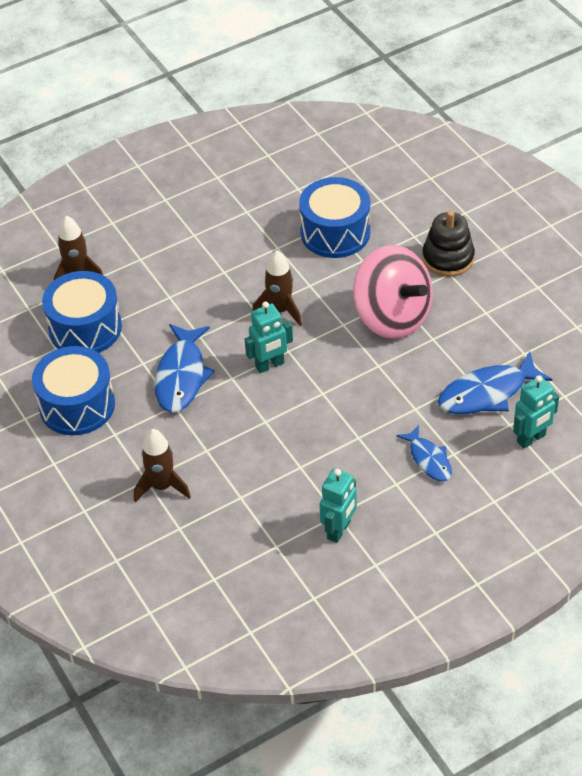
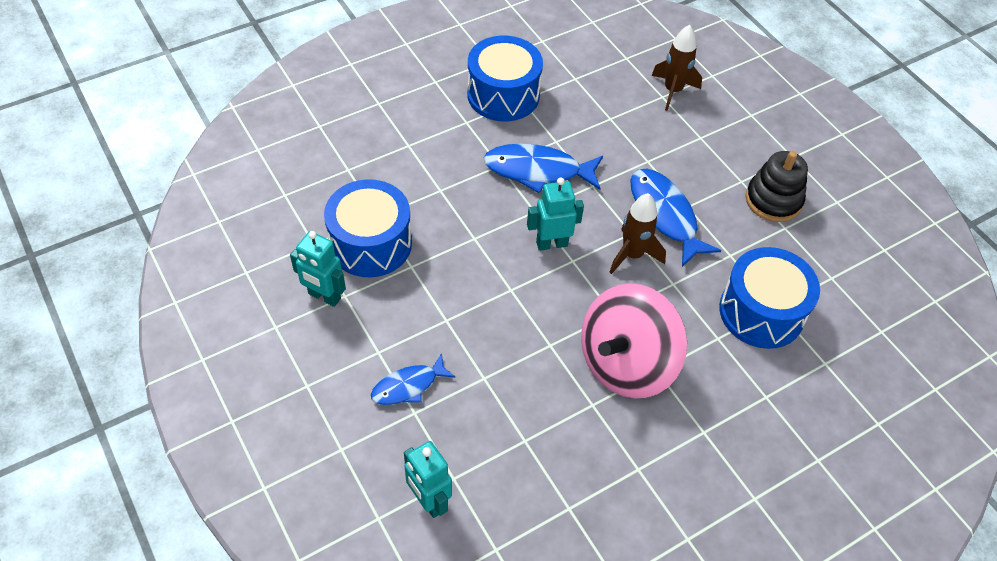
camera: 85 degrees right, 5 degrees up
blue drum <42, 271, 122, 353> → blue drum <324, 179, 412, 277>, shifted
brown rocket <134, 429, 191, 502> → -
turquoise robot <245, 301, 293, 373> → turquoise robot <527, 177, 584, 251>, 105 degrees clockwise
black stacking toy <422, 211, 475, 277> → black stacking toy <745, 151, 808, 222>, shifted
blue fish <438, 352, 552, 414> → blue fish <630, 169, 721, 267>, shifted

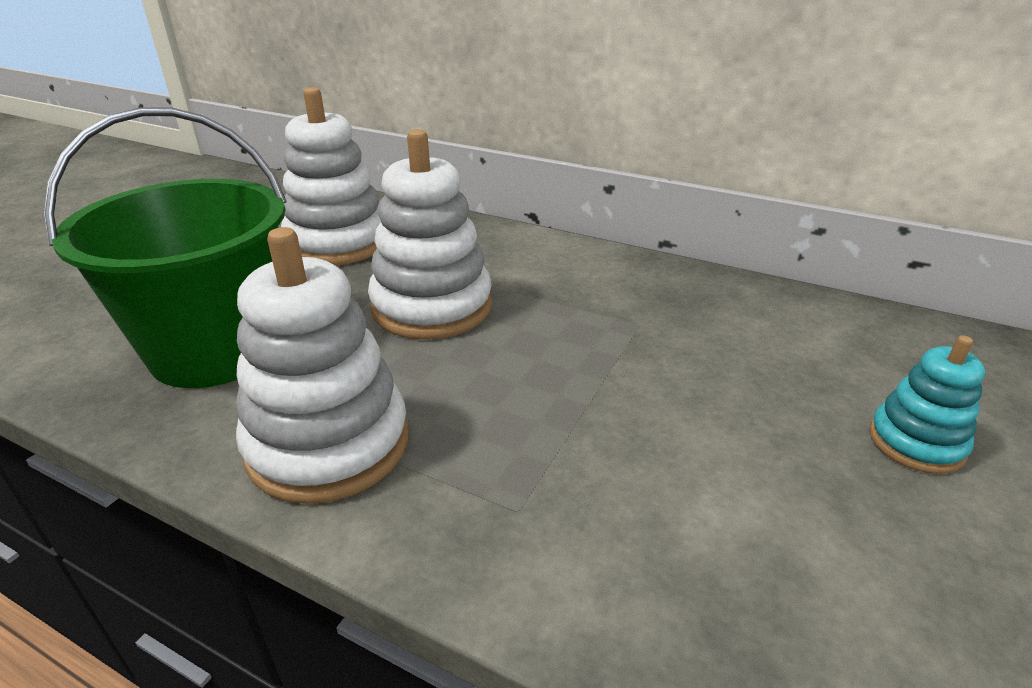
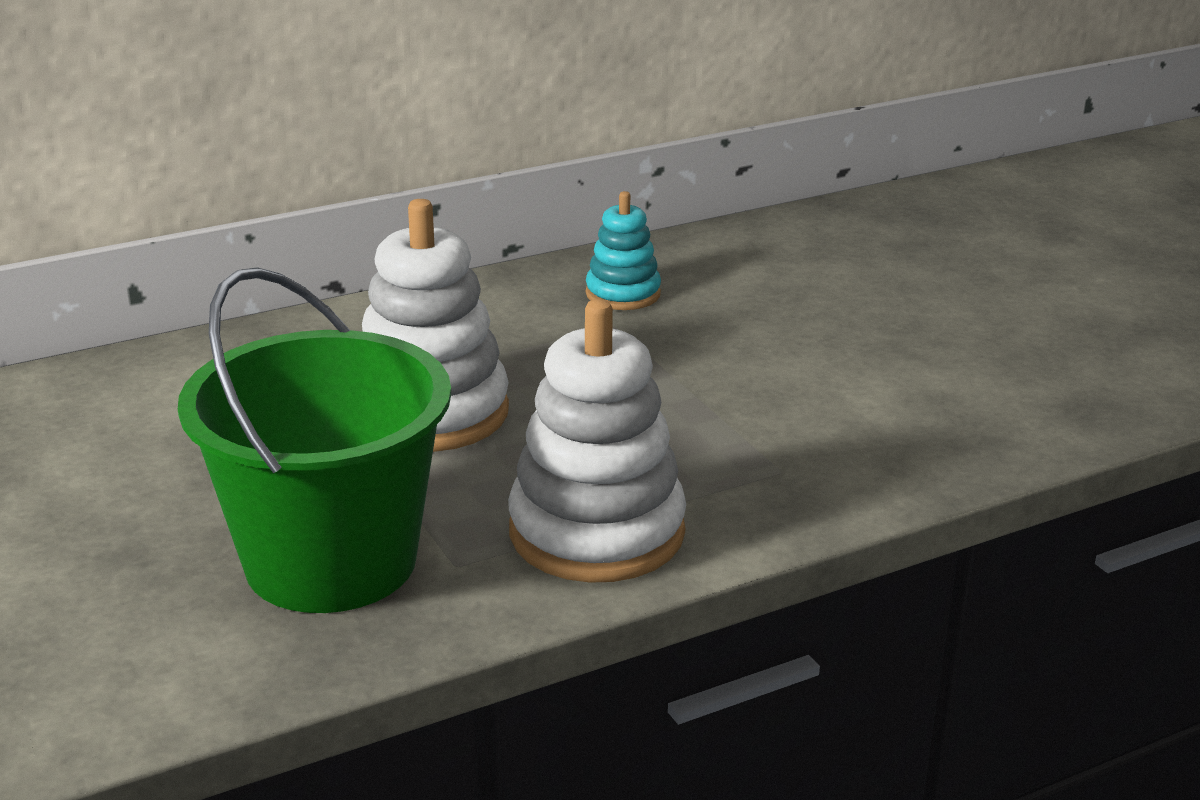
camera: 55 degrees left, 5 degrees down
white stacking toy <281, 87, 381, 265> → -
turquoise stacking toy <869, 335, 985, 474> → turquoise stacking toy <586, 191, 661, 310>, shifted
-.-.-
EXERCISE PROMPT
Set down every entry word for word, but omit the pictures.

YOUR RESPONSE
camera: 85 degrees right, 5 degrees up
blue drum <42, 271, 122, 353> → blue drum <324, 179, 412, 277>, shifted
brown rocket <134, 429, 191, 502> → -
turquoise robot <245, 301, 293, 373> → turquoise robot <527, 177, 584, 251>, 105 degrees clockwise
black stacking toy <422, 211, 475, 277> → black stacking toy <745, 151, 808, 222>, shifted
blue fish <438, 352, 552, 414> → blue fish <630, 169, 721, 267>, shifted

camera: 55 degrees left, 5 degrees down
white stacking toy <281, 87, 381, 265> → -
turquoise stacking toy <869, 335, 985, 474> → turquoise stacking toy <586, 191, 661, 310>, shifted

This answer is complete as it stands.